§ Task data:
________

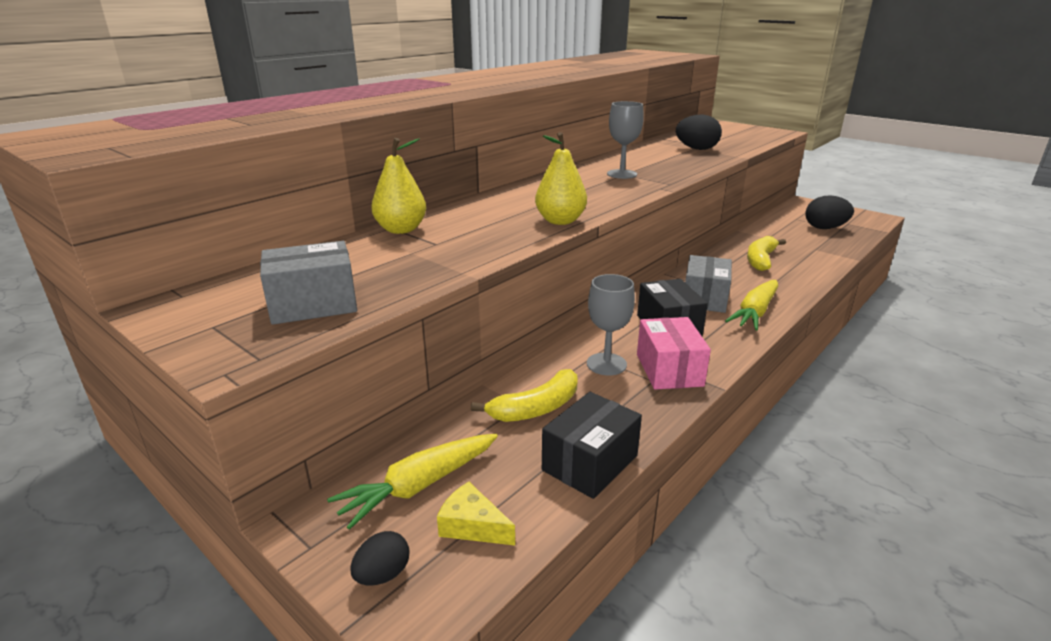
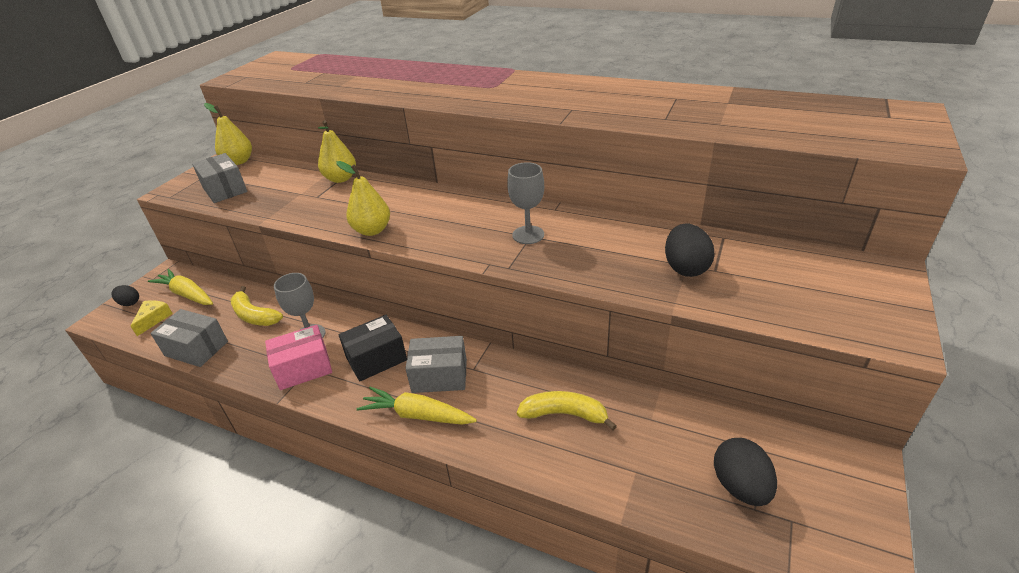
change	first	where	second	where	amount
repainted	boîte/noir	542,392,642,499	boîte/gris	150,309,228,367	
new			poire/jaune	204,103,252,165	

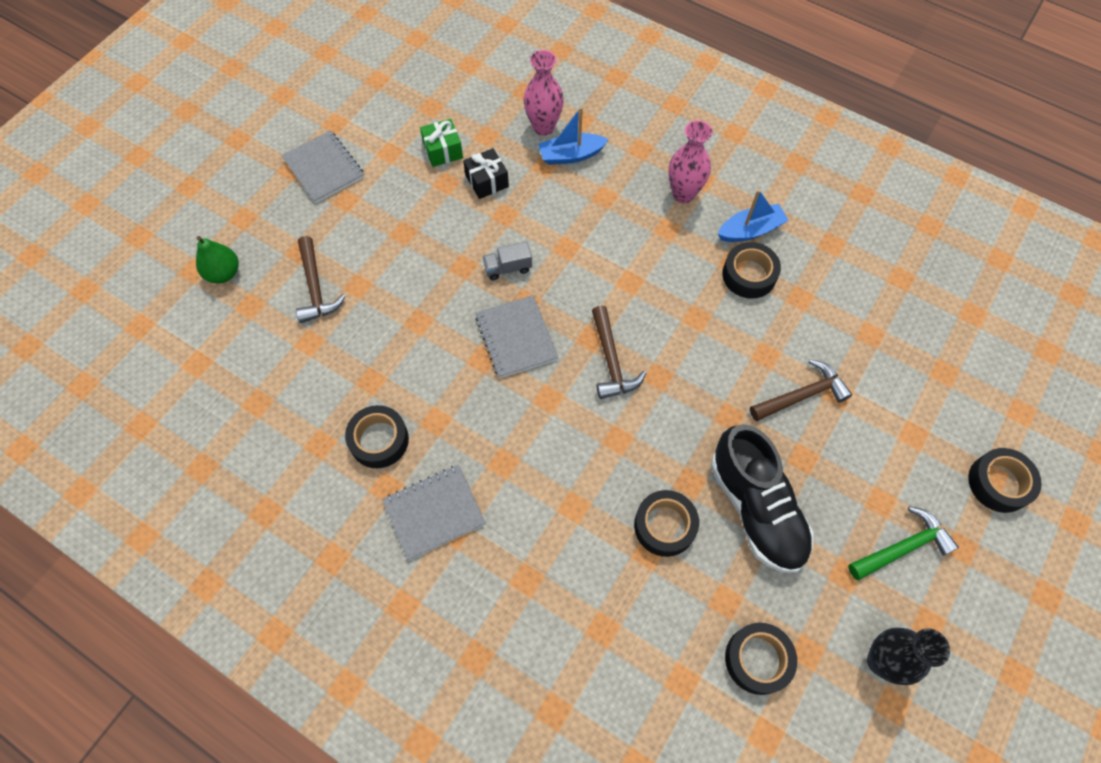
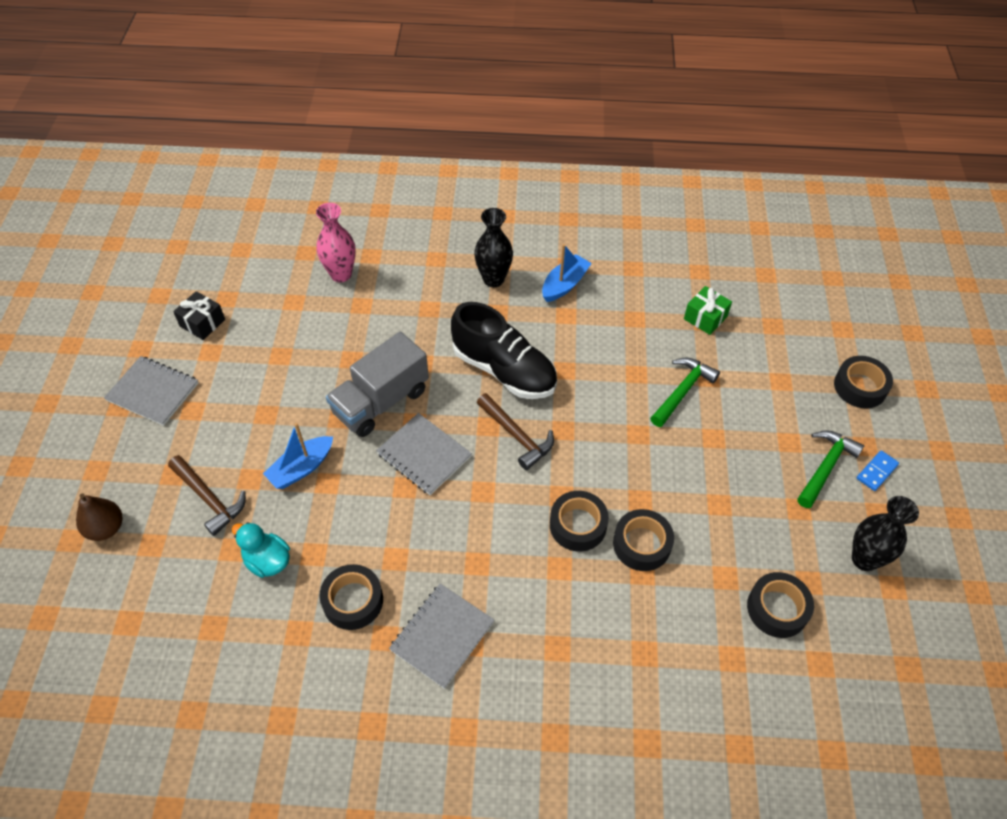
change	first	where	second	where	amount
repainted	poire/vert	196,236,239,283	poire/marron	76,493,122,541	
shifted	cadeau/noir	463,148,509,199		173,291,225,340	
new			canard/turquoise	232,522,290,578	
shifted	bateau/bleu	538,107,609,165		263,423,333,489	
scaled	camion/gris	483,242,532,280		326,332,429,437	x2.15
shifted	chaussure/noir	711,424,814,573		451,302,557,399	
repainted	vase/rose	668,120,713,203	vase/noir	474,208,513,287	
shifted	ruban adhésif/noir	722,242,781,299		550,491,609,552	
repainted	marteau/marron	750,359,852,421	marteau/vert	650,358,720,427	
shifted	cadeau/vert	420,119,463,167		684,286,732,335	
new			domino/bleu	857,450,899,491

________

§ The problem: Text only, no pictures: copy every entry exactly.

§ Result below:
change	first	where	second	where	amount
repainted	boîte/noir	542,392,642,499	boîte/gris	150,309,228,367	
new			poire/jaune	204,103,252,165	

change	first	where	second	where	amount
repainted	poire/vert	196,236,239,283	poire/marron	76,493,122,541	
shifted	cadeau/noir	463,148,509,199		173,291,225,340	
new			canard/turquoise	232,522,290,578	
shifted	bateau/bleu	538,107,609,165		263,423,333,489	
scaled	camion/gris	483,242,532,280		326,332,429,437	x2.15
shifted	chaussure/noir	711,424,814,573		451,302,557,399	
repainted	vase/rose	668,120,713,203	vase/noir	474,208,513,287	
shifted	ruban adhésif/noir	722,242,781,299		550,491,609,552	
repainted	marteau/marron	750,359,852,421	marteau/vert	650,358,720,427	
shifted	cadeau/vert	420,119,463,167		684,286,732,335	
new			domino/bleu	857,450,899,491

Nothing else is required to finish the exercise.